- **GOAL OF THE EXERCISE**
Of all the entries below, retype only the lines from the one with "IC3 pin A0: GND -> none" through the one with "C10: 68nF (GND, N13) -> 100nF (GND, N13)", exactly as they appear.

-------------------------

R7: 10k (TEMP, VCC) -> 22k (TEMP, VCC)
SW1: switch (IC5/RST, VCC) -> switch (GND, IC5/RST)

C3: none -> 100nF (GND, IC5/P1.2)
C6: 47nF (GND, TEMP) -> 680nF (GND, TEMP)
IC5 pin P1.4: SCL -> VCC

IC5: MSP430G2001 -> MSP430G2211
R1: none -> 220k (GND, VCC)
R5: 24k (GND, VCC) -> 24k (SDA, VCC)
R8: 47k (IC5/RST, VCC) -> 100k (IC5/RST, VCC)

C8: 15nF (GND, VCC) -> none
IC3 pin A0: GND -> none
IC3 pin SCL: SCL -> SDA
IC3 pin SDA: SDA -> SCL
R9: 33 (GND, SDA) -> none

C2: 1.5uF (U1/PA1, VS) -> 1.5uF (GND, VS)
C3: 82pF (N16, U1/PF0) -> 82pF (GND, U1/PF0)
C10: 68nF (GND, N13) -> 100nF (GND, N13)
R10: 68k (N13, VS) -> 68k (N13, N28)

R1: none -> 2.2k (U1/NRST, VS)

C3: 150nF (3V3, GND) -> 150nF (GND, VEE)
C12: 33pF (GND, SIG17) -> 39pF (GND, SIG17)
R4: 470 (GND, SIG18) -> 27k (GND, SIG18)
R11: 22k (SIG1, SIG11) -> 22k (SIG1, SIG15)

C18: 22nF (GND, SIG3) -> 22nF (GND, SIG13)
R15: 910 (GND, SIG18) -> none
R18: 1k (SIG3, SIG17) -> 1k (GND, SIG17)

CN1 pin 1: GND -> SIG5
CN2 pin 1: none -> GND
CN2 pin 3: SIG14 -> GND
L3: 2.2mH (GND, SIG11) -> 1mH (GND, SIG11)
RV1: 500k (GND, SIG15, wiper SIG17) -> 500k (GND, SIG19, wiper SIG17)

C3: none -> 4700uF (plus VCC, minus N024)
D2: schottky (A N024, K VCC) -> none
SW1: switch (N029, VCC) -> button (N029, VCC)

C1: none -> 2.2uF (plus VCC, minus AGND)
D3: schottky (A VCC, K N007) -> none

-------------------------

- **WORKED SOLUTION**
IC3 pin A0: GND -> none
IC3 pin SCL: SCL -> SDA
IC3 pin SDA: SDA -> SCL
R9: 33 (GND, SDA) -> none

C2: 1.5uF (U1/PA1, VS) -> 1.5uF (GND, VS)
C3: 82pF (N16, U1/PF0) -> 82pF (GND, U1/PF0)
C10: 68nF (GND, N13) -> 100nF (GND, N13)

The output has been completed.